### PROVIDED RECORDS

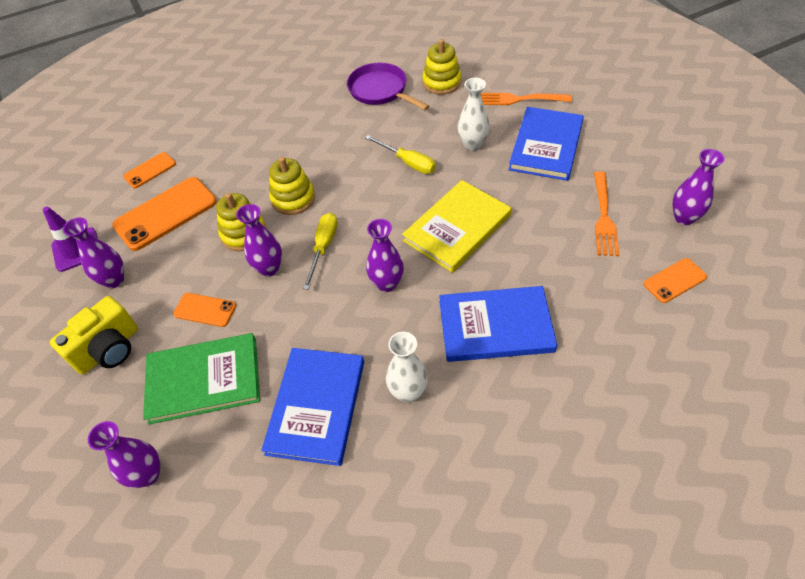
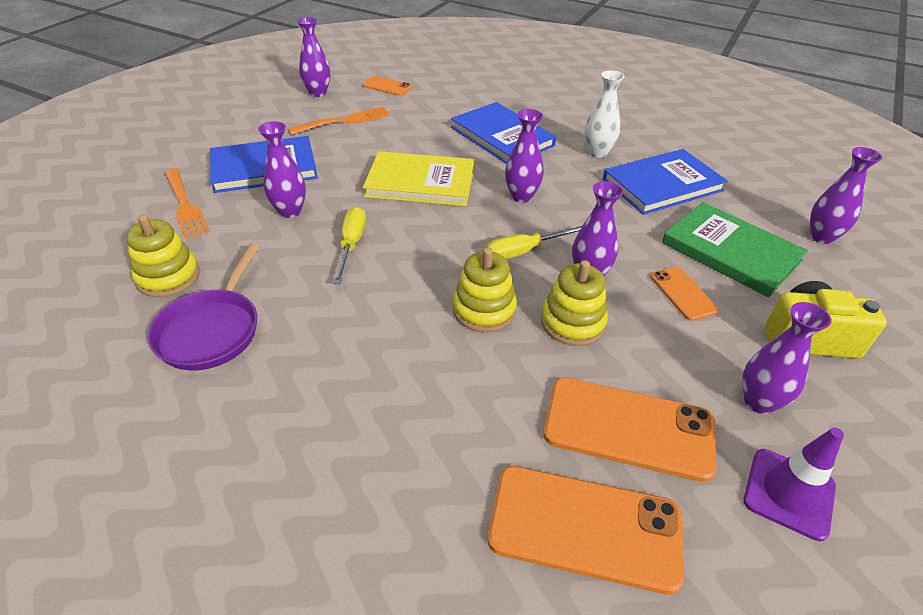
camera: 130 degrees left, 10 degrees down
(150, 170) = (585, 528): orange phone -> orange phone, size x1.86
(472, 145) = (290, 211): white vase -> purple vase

...

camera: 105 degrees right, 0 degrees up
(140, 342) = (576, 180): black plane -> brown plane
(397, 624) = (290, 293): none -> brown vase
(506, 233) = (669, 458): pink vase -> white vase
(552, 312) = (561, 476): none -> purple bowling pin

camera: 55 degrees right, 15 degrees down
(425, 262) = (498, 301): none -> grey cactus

### TASK OBJECTIVE
Beginning with the line holding "(397, 624) = (290, 293): none -> brown vase" and ending with the line holding "(425, 262) = (498, 301): none -> grey cactus", write out the stretch of material above exactly; add no further lines.

### RESULT BELOW
(397, 624) = (290, 293): none -> brown vase
(506, 233) = (669, 458): pink vase -> white vase
(552, 312) = (561, 476): none -> purple bowling pin

camera: 55 degrees right, 15 degrees down
(425, 262) = (498, 301): none -> grey cactus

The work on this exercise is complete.